======== Dataset

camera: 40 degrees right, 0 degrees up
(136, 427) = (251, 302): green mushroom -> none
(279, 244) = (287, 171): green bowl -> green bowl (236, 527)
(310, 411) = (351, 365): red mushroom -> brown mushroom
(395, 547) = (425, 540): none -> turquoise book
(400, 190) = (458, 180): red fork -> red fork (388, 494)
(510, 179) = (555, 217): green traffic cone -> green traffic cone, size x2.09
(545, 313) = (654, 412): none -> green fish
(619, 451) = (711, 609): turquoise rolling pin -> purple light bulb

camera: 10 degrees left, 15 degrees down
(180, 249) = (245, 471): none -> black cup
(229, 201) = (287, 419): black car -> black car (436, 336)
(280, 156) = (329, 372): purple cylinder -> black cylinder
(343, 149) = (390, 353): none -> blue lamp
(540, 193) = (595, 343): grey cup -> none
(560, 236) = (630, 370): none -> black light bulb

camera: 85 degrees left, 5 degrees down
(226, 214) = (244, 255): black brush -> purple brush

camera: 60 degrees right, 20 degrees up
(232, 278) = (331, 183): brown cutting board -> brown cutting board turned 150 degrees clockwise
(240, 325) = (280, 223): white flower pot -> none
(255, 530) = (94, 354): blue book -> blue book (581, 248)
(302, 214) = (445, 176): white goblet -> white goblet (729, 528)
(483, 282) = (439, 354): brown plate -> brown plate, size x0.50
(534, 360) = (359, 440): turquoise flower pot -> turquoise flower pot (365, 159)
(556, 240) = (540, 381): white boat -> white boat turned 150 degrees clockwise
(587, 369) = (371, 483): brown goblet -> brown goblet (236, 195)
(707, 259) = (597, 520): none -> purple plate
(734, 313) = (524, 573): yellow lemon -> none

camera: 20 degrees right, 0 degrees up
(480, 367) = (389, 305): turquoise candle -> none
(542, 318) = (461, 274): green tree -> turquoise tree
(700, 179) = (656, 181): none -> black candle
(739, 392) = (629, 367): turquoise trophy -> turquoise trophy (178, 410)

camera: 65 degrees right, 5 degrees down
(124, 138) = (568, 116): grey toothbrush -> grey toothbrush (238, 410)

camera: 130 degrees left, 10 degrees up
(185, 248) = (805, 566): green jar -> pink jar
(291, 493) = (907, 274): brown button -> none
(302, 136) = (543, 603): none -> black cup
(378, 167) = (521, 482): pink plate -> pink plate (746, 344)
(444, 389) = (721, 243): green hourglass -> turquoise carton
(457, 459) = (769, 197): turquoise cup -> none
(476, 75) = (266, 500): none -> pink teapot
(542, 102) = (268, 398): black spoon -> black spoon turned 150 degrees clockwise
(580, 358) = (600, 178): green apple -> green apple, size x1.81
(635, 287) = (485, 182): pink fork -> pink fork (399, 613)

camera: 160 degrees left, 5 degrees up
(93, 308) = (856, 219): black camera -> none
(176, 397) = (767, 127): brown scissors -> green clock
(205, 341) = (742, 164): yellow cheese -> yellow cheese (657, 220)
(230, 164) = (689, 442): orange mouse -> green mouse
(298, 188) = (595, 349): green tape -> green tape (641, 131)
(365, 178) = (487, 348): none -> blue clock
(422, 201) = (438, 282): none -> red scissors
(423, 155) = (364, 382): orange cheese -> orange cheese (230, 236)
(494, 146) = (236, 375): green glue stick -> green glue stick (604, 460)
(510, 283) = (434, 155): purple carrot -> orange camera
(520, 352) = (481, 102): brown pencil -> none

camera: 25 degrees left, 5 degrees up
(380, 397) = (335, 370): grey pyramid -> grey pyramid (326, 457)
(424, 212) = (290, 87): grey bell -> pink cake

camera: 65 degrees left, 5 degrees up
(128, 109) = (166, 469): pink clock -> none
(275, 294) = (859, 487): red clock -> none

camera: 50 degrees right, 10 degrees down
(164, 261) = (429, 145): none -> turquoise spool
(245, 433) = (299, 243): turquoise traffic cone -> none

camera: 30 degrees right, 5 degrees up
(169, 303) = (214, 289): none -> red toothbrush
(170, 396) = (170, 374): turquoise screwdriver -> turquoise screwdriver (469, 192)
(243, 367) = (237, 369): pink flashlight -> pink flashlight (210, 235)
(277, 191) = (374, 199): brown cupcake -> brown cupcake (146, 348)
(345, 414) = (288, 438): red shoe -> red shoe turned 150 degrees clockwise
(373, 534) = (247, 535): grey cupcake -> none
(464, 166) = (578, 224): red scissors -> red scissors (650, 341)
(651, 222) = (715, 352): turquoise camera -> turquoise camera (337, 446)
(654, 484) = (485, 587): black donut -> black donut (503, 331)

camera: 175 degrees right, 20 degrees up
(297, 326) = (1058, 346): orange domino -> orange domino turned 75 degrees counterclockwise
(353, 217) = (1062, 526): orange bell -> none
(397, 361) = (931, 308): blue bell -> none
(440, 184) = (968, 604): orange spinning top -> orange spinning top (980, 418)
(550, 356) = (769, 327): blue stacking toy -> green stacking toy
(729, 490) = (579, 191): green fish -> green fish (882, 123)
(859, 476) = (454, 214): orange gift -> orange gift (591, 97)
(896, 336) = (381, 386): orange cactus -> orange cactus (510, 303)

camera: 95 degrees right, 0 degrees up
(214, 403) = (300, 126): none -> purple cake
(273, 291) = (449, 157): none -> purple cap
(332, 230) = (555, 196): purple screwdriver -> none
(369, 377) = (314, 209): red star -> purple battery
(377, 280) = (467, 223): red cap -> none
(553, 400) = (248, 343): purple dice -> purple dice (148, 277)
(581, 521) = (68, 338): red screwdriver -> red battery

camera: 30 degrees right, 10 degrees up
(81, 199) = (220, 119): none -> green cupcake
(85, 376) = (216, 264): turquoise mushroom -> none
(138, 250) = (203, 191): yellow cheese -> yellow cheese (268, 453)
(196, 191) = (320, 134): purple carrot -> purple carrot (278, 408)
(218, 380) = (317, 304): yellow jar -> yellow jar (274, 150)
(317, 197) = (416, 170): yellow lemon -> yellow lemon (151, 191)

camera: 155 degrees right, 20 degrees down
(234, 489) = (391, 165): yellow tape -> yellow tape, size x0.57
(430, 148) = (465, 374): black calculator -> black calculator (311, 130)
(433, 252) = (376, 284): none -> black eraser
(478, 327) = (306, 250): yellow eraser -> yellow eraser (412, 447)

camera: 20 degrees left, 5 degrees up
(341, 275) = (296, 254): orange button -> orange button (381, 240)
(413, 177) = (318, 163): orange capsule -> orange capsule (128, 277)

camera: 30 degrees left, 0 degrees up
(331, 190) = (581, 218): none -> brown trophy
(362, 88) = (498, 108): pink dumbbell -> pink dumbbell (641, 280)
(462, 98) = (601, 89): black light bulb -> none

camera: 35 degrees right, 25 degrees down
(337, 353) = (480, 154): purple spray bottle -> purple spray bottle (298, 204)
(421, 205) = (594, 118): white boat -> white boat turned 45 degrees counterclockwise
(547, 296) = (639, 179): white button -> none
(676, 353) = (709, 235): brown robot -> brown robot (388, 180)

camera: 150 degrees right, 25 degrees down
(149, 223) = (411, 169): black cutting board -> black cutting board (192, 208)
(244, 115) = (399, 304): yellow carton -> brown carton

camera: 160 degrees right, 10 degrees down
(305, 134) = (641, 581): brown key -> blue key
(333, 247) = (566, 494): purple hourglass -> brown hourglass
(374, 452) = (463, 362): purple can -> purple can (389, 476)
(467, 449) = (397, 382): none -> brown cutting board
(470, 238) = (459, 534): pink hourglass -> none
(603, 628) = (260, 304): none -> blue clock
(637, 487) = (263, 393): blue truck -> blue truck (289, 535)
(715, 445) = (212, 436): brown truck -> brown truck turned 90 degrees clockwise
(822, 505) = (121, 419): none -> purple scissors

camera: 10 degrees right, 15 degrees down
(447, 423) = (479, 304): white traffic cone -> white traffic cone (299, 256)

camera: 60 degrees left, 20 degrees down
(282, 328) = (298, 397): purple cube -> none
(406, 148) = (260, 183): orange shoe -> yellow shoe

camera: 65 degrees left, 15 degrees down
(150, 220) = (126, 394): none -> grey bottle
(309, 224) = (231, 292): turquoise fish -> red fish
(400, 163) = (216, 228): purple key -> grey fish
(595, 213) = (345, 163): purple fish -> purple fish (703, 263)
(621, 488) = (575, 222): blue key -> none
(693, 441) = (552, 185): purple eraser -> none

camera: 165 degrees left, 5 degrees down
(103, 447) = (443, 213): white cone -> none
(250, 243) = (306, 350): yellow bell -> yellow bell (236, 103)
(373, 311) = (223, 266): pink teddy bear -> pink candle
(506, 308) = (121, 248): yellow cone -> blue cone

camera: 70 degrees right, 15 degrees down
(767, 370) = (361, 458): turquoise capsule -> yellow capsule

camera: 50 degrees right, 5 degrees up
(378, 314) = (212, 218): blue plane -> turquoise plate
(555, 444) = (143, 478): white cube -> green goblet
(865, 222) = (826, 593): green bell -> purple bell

================

### Exercise goal
Every line from the line containing "(337, 353) = (480, 154): purple" through the line containing "(333, 247) = (566, 494): purple" in the records above must be retyped exactly. Leave out the rest.

### Solution
(337, 353) = (480, 154): purple spray bottle -> purple spray bottle (298, 204)
(421, 205) = (594, 118): white boat -> white boat turned 45 degrees counterclockwise
(547, 296) = (639, 179): white button -> none
(676, 353) = (709, 235): brown robot -> brown robot (388, 180)

camera: 150 degrees right, 25 degrees down
(149, 223) = (411, 169): black cutting board -> black cutting board (192, 208)
(244, 115) = (399, 304): yellow carton -> brown carton

camera: 160 degrees right, 10 degrees down
(305, 134) = (641, 581): brown key -> blue key
(333, 247) = (566, 494): purple hourglass -> brown hourglass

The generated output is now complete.